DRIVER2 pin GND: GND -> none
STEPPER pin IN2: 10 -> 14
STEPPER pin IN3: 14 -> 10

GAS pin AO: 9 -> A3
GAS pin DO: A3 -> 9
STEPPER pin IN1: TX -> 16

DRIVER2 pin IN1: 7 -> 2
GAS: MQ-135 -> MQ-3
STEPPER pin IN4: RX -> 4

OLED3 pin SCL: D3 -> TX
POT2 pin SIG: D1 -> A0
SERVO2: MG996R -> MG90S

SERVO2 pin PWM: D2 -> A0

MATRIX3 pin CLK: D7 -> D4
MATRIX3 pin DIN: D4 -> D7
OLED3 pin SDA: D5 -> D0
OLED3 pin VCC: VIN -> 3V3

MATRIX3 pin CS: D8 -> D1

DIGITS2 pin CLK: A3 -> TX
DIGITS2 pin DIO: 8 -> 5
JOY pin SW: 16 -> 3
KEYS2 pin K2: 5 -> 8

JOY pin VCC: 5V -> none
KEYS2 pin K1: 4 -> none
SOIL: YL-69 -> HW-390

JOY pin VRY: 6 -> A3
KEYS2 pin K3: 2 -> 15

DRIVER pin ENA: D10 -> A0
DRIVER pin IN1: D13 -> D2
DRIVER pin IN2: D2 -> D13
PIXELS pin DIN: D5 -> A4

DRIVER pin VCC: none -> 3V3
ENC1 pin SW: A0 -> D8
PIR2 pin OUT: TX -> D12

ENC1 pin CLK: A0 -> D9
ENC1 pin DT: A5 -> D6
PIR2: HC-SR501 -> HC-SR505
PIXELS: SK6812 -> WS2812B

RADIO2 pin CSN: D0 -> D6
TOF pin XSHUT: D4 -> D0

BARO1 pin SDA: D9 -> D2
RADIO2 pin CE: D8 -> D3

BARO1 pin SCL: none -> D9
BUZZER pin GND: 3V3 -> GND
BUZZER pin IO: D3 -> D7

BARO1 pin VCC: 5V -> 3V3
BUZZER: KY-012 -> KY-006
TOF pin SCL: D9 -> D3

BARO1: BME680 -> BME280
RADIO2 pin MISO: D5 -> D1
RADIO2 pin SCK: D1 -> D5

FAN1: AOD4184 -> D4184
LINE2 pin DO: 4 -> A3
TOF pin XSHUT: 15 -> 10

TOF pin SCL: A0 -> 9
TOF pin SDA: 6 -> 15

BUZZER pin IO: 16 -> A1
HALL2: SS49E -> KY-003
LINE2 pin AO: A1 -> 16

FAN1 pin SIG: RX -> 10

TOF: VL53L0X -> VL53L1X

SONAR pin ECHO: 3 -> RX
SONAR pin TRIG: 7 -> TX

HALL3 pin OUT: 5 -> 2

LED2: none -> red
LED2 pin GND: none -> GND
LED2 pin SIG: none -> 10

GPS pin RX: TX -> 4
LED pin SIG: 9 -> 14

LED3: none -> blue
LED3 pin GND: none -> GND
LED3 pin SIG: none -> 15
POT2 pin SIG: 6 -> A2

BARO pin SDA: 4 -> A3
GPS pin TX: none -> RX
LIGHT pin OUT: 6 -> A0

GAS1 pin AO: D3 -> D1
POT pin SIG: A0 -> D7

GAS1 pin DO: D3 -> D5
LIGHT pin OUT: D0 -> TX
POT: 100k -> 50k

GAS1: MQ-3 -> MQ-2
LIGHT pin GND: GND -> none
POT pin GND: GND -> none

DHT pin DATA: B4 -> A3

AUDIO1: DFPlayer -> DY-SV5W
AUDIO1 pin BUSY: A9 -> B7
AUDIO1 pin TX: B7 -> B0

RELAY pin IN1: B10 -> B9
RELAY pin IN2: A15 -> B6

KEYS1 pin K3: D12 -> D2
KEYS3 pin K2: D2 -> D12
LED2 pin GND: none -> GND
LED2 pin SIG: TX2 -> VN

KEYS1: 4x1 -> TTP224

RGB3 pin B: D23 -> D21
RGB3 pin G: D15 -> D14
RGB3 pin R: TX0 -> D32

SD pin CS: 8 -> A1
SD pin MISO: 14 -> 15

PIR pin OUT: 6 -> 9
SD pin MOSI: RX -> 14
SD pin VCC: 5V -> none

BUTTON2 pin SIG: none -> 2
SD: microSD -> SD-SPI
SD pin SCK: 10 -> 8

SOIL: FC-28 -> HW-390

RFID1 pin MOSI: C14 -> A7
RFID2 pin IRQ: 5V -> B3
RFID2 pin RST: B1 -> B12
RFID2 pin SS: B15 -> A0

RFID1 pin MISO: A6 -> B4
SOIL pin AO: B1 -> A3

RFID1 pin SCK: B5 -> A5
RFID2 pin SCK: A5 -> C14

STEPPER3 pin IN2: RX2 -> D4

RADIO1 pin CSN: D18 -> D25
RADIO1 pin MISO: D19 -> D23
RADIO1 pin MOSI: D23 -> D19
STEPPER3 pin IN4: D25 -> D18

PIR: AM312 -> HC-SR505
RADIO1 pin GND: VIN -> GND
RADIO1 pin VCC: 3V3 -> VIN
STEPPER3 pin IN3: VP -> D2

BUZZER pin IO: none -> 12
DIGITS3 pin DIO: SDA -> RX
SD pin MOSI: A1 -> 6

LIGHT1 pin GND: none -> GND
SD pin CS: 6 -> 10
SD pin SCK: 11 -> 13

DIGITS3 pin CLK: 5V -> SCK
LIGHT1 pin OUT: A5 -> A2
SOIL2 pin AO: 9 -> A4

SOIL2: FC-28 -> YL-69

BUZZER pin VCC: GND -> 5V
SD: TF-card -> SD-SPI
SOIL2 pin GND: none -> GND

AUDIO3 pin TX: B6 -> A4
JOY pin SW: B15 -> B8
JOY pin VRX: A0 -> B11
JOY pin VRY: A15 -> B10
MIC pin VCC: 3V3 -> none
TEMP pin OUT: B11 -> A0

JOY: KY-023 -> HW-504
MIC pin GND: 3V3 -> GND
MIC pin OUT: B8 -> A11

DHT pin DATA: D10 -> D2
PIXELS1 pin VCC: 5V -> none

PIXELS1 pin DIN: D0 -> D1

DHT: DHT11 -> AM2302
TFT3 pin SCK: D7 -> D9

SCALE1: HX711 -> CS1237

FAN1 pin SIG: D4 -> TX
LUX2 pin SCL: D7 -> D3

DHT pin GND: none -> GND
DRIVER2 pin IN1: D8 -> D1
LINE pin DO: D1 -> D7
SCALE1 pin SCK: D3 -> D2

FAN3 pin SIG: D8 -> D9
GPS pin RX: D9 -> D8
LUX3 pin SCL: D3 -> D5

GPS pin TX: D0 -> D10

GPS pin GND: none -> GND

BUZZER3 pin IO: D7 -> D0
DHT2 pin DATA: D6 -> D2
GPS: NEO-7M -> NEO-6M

TASK GOAL:
Please print the lines from the start of the records up to and including the line with "GPS pin TX: none -> RX", copying each one exactly and leaving out the rest.

REPLY TO THE TASK:
DRIVER2 pin GND: GND -> none
STEPPER pin IN2: 10 -> 14
STEPPER pin IN3: 14 -> 10

GAS pin AO: 9 -> A3
GAS pin DO: A3 -> 9
STEPPER pin IN1: TX -> 16

DRIVER2 pin IN1: 7 -> 2
GAS: MQ-135 -> MQ-3
STEPPER pin IN4: RX -> 4

OLED3 pin SCL: D3 -> TX
POT2 pin SIG: D1 -> A0
SERVO2: MG996R -> MG90S

SERVO2 pin PWM: D2 -> A0

MATRIX3 pin CLK: D7 -> D4
MATRIX3 pin DIN: D4 -> D7
OLED3 pin SDA: D5 -> D0
OLED3 pin VCC: VIN -> 3V3

MATRIX3 pin CS: D8 -> D1

DIGITS2 pin CLK: A3 -> TX
DIGITS2 pin DIO: 8 -> 5
JOY pin SW: 16 -> 3
KEYS2 pin K2: 5 -> 8

JOY pin VCC: 5V -> none
KEYS2 pin K1: 4 -> none
SOIL: YL-69 -> HW-390

JOY pin VRY: 6 -> A3
KEYS2 pin K3: 2 -> 15

DRIVER pin ENA: D10 -> A0
DRIVER pin IN1: D13 -> D2
DRIVER pin IN2: D2 -> D13
PIXELS pin DIN: D5 -> A4

DRIVER pin VCC: none -> 3V3
ENC1 pin SW: A0 -> D8
PIR2 pin OUT: TX -> D12

ENC1 pin CLK: A0 -> D9
ENC1 pin DT: A5 -> D6
PIR2: HC-SR501 -> HC-SR505
PIXELS: SK6812 -> WS2812B

RADIO2 pin CSN: D0 -> D6
TOF pin XSHUT: D4 -> D0

BARO1 pin SDA: D9 -> D2
RADIO2 pin CE: D8 -> D3

BARO1 pin SCL: none -> D9
BUZZER pin GND: 3V3 -> GND
BUZZER pin IO: D3 -> D7

BARO1 pin VCC: 5V -> 3V3
BUZZER: KY-012 -> KY-006
TOF pin SCL: D9 -> D3

BARO1: BME680 -> BME280
RADIO2 pin MISO: D5 -> D1
RADIO2 pin SCK: D1 -> D5

FAN1: AOD4184 -> D4184
LINE2 pin DO: 4 -> A3
TOF pin XSHUT: 15 -> 10

TOF pin SCL: A0 -> 9
TOF pin SDA: 6 -> 15

BUZZER pin IO: 16 -> A1
HALL2: SS49E -> KY-003
LINE2 pin AO: A1 -> 16

FAN1 pin SIG: RX -> 10

TOF: VL53L0X -> VL53L1X

SONAR pin ECHO: 3 -> RX
SONAR pin TRIG: 7 -> TX

HALL3 pin OUT: 5 -> 2

LED2: none -> red
LED2 pin GND: none -> GND
LED2 pin SIG: none -> 10

GPS pin RX: TX -> 4
LED pin SIG: 9 -> 14

LED3: none -> blue
LED3 pin GND: none -> GND
LED3 pin SIG: none -> 15
POT2 pin SIG: 6 -> A2

BARO pin SDA: 4 -> A3
GPS pin TX: none -> RX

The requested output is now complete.